(Spatial question records)
>> start

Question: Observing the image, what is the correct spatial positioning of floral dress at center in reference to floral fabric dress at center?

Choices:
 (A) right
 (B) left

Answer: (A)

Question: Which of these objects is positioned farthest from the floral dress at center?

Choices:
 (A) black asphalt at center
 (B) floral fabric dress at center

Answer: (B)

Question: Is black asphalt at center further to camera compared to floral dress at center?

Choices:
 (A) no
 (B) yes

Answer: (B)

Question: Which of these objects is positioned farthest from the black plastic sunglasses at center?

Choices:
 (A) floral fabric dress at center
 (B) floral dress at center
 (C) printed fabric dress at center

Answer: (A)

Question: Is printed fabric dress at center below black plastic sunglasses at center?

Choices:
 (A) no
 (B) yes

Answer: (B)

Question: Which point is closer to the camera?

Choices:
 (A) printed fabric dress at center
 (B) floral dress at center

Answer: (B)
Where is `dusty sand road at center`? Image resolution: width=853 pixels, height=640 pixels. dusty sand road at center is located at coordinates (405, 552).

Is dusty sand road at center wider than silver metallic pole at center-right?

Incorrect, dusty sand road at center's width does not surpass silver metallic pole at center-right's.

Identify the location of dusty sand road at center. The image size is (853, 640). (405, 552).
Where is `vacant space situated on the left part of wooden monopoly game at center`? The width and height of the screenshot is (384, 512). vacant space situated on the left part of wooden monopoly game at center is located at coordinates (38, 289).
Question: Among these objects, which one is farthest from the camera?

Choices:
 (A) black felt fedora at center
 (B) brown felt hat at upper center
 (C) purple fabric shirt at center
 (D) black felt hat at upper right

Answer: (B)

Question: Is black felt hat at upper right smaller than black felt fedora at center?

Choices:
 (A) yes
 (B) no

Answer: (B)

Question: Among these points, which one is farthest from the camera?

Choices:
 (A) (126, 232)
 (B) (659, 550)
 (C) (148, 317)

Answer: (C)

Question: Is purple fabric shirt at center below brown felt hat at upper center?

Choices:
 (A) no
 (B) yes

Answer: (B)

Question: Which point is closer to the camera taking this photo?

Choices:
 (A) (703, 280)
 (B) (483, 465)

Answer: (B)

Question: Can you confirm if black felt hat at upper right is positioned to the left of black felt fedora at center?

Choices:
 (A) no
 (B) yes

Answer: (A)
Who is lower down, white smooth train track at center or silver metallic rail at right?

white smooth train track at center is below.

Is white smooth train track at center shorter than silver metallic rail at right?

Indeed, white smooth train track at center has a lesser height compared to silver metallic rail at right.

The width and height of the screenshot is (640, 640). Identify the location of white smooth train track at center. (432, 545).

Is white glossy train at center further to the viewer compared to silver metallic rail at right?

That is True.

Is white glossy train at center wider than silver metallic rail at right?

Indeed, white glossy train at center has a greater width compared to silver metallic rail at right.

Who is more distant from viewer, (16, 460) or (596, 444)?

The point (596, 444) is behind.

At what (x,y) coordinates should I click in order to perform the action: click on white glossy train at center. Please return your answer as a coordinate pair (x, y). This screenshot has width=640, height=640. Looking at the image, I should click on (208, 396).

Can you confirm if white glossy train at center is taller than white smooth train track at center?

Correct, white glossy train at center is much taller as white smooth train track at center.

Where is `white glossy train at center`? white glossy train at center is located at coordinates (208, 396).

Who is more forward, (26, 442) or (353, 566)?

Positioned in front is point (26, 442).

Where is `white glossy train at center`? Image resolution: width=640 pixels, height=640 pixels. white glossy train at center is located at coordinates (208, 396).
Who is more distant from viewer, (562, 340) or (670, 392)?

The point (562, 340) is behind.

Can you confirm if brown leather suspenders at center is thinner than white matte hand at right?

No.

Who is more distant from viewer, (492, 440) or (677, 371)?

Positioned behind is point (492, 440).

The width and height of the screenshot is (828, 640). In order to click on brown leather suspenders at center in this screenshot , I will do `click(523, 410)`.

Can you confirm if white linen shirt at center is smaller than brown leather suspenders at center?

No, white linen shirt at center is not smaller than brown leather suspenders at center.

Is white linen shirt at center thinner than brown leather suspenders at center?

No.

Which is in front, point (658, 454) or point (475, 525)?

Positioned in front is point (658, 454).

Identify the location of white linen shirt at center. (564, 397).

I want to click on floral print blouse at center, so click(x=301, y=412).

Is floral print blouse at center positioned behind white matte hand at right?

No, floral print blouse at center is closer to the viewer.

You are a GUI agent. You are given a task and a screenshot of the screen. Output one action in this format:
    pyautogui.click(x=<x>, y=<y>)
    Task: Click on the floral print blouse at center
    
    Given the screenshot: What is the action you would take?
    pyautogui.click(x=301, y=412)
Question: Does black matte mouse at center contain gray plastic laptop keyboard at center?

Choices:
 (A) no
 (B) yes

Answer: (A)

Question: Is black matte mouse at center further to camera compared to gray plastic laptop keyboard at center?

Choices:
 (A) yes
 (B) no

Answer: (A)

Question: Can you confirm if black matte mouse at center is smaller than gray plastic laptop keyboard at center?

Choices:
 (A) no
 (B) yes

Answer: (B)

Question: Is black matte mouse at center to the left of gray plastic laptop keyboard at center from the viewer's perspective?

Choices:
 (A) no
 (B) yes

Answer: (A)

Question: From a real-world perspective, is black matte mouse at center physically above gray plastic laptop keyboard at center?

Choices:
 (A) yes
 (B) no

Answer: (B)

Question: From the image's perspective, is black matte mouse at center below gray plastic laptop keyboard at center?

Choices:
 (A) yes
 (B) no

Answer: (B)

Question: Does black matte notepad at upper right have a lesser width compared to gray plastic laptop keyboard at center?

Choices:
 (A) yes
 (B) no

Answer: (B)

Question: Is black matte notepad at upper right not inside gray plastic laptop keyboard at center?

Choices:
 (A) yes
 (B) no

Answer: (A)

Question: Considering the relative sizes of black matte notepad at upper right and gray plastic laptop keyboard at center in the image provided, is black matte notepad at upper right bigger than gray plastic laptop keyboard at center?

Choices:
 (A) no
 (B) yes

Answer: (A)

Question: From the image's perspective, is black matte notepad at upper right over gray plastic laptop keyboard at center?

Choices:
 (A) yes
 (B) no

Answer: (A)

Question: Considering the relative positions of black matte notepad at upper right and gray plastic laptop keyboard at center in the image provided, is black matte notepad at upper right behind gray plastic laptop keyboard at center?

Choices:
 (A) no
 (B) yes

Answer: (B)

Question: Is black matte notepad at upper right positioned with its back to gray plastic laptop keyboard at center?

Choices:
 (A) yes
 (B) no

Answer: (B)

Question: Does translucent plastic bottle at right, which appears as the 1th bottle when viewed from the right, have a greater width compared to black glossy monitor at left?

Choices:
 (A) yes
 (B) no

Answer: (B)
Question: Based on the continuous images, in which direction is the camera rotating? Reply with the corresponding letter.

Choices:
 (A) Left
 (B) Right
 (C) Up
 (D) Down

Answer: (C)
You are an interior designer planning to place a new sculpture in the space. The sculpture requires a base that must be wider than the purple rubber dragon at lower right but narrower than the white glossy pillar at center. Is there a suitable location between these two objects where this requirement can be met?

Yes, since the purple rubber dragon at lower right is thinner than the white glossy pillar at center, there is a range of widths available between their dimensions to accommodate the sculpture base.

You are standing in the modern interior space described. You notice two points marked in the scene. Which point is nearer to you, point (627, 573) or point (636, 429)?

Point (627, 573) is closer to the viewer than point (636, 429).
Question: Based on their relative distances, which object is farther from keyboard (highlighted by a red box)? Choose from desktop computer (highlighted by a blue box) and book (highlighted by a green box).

>> end

Pull out every line above that contains the word "action".

At what (x,y) coordinates should I click in order to perform the action: click on white glossy train at center. Please return your answer as a coordinate pair (x, y). This screenshot has width=640, height=640. Looking at the image, I should click on (208, 396).
You are a GUI agent. You are given a task and a screenshot of the screen. Output one action in this format:
    Given the screenshot: What is the action you would take?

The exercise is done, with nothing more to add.